DESCRIPTION OF THE TASK: From the records below, print exactly the lines starting at the one containing "lime tile F7 level 3 -> lime plate F7 level 3" and ending at the one containing "red plate F1:H1 level 1 -> none", ends included, and nothing else.

EXTRACTED ENTRIES:

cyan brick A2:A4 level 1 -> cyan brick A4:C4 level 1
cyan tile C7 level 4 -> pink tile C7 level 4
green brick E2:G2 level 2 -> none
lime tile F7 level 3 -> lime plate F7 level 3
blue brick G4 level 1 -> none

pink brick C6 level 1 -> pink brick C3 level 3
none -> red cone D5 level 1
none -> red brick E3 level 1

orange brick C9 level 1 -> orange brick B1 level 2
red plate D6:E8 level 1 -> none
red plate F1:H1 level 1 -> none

--

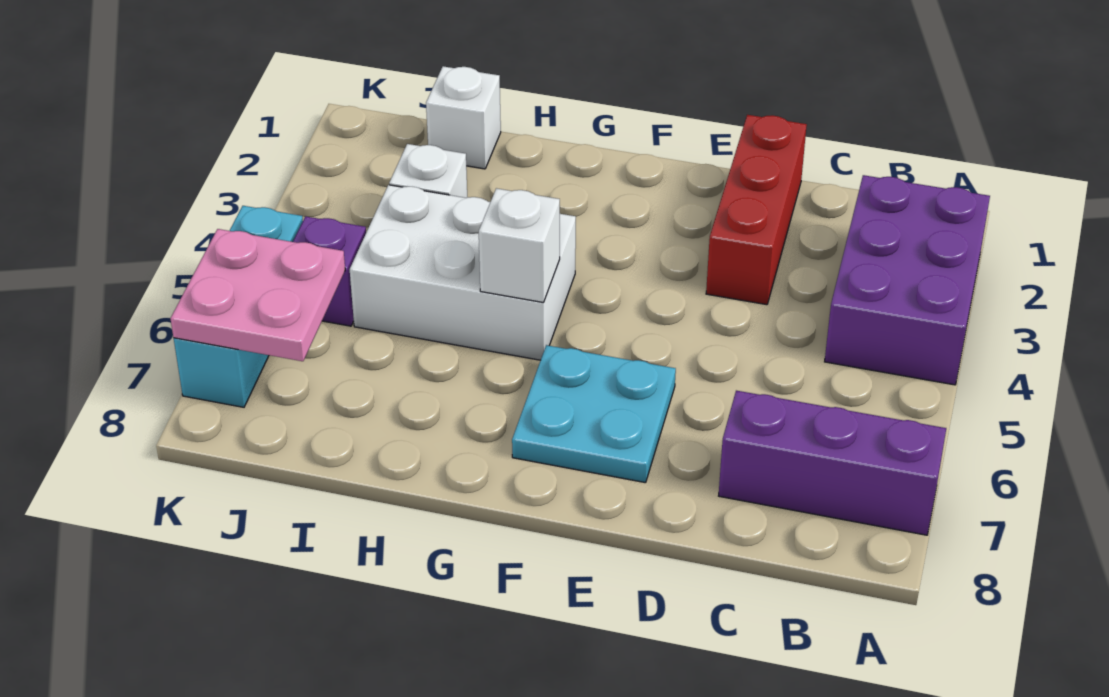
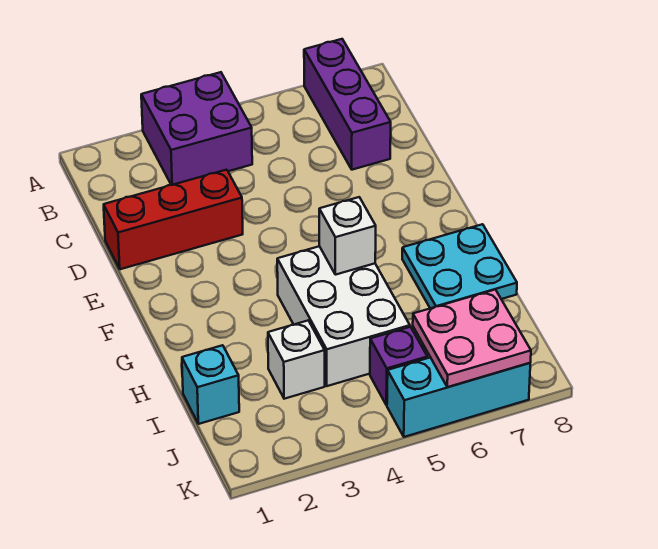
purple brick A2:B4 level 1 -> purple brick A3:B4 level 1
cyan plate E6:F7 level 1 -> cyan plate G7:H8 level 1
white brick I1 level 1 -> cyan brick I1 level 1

---

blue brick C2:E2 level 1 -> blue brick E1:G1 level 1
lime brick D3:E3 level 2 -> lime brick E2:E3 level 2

RESPONSE:
lime tile F7 level 3 -> lime plate F7 level 3
blue brick G4 level 1 -> none

pink brick C6 level 1 -> pink brick C3 level 3
none -> red cone D5 level 1
none -> red brick E3 level 1

orange brick C9 level 1 -> orange brick B1 level 2
red plate D6:E8 level 1 -> none
red plate F1:H1 level 1 -> none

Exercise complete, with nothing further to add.